_What is being asked:_
What you output must match, exactly, the lines from the start of the records to the line containing "new: fish figure/aqua", both ends kept and pictures excluded.
[Records to use — start]
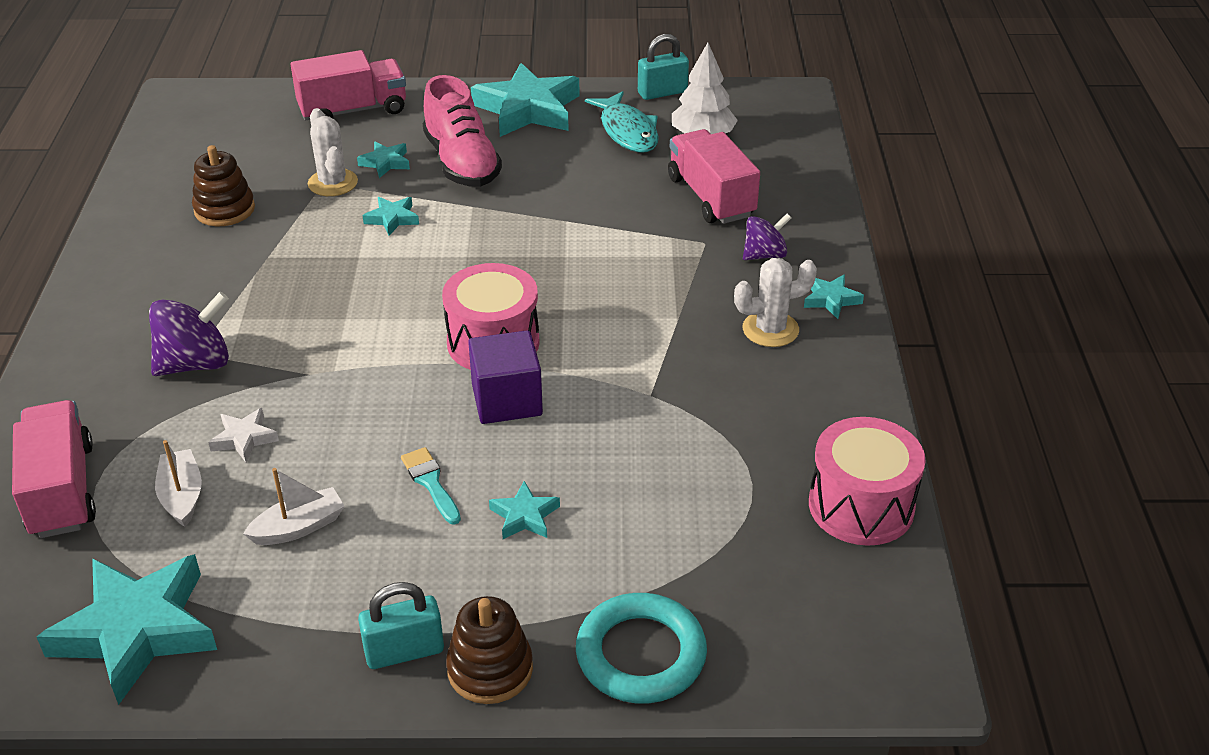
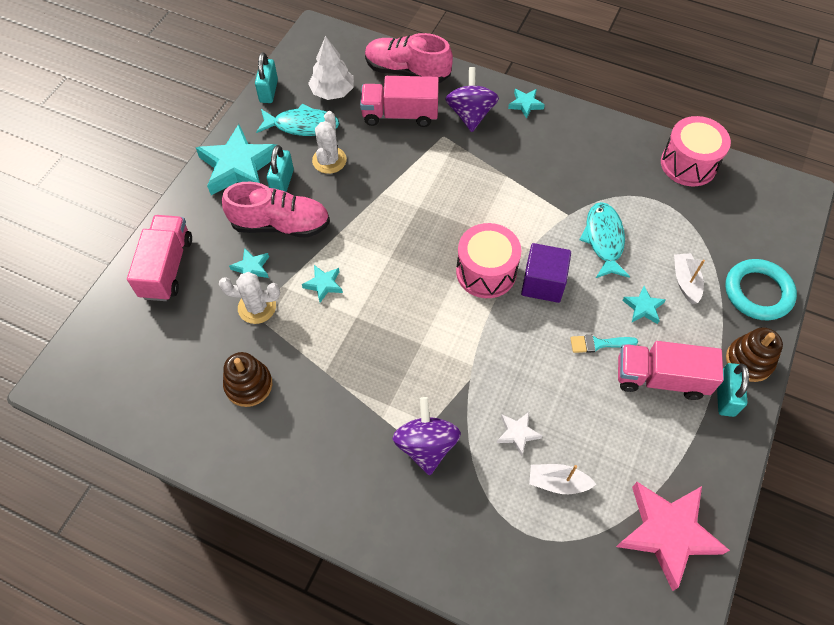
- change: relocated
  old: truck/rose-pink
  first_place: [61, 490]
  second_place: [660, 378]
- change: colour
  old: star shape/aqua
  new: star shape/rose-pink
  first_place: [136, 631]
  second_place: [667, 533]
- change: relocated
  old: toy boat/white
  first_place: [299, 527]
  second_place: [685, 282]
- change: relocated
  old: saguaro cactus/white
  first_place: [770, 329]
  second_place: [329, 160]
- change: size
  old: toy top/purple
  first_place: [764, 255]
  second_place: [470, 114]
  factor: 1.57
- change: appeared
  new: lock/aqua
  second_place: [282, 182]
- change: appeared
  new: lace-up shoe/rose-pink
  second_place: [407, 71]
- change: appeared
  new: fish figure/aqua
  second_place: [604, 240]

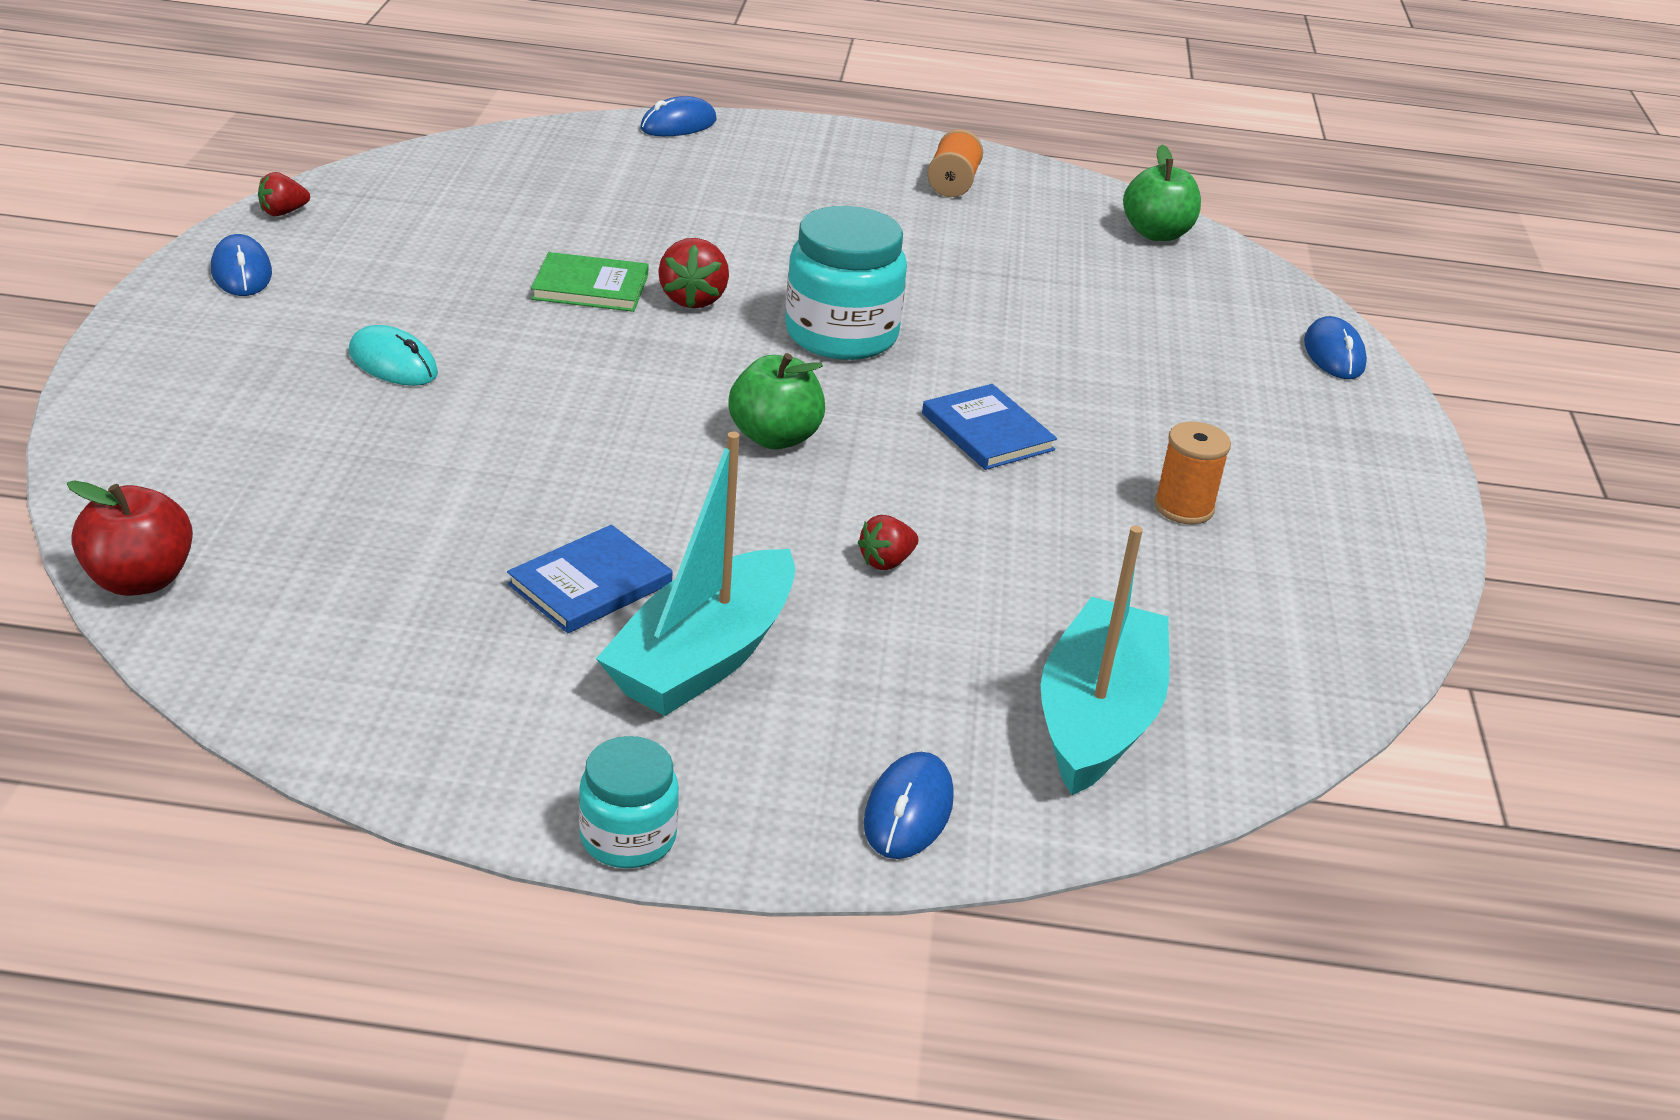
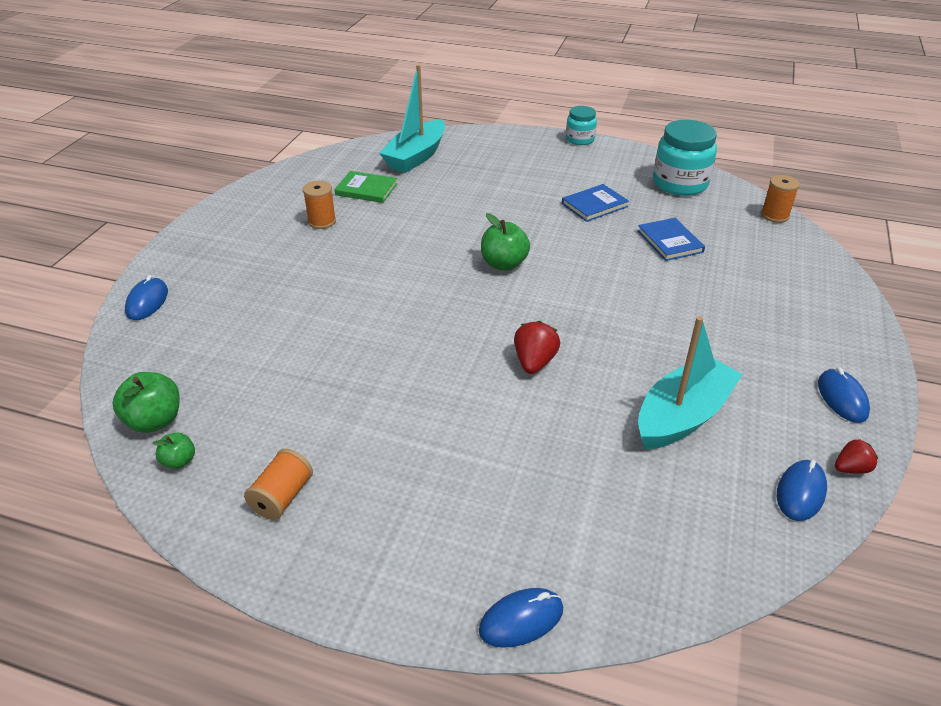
- change: exchanged
  old: toy apple/crimson
  new: spool/orange
  first_place: [140, 580]
  second_place: [774, 215]
- change: missing
  old: computer mouse/aqua
  first_place: [393, 363]
- change: relocated
  old: hardcover/emerald
  first_place: [590, 287]
  second_place: [366, 189]
- change: relocated
  old: toy boat/aqua
  first_place: [703, 657]
  second_place: [682, 416]
- change: relocated
  old: jar/aqua
  first_place: [841, 335]
  second_place: [680, 184]
- change: missing
  old: toy strawberry/crimson
  first_place: [886, 562]
- change: relocated
  old: computer mouse/royal blue
  first_place: [908, 811]
  second_place: [800, 492]
- change: relocated
  old: hardcover/royal blue
  first_place: [987, 432]
  second_place: [670, 241]
- change: appeared
  new: toy apple/emerald
  second_place: [179, 461]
[Records to use — finish]
_Solution:_
- change: relocated
  old: truck/rose-pink
  first_place: [61, 490]
  second_place: [660, 378]
- change: colour
  old: star shape/aqua
  new: star shape/rose-pink
  first_place: [136, 631]
  second_place: [667, 533]
- change: relocated
  old: toy boat/white
  first_place: [299, 527]
  second_place: [685, 282]
- change: relocated
  old: saguaro cactus/white
  first_place: [770, 329]
  second_place: [329, 160]
- change: size
  old: toy top/purple
  first_place: [764, 255]
  second_place: [470, 114]
  factor: 1.57
- change: appeared
  new: lock/aqua
  second_place: [282, 182]
- change: appeared
  new: lace-up shoe/rose-pink
  second_place: [407, 71]
- change: appeared
  new: fish figure/aqua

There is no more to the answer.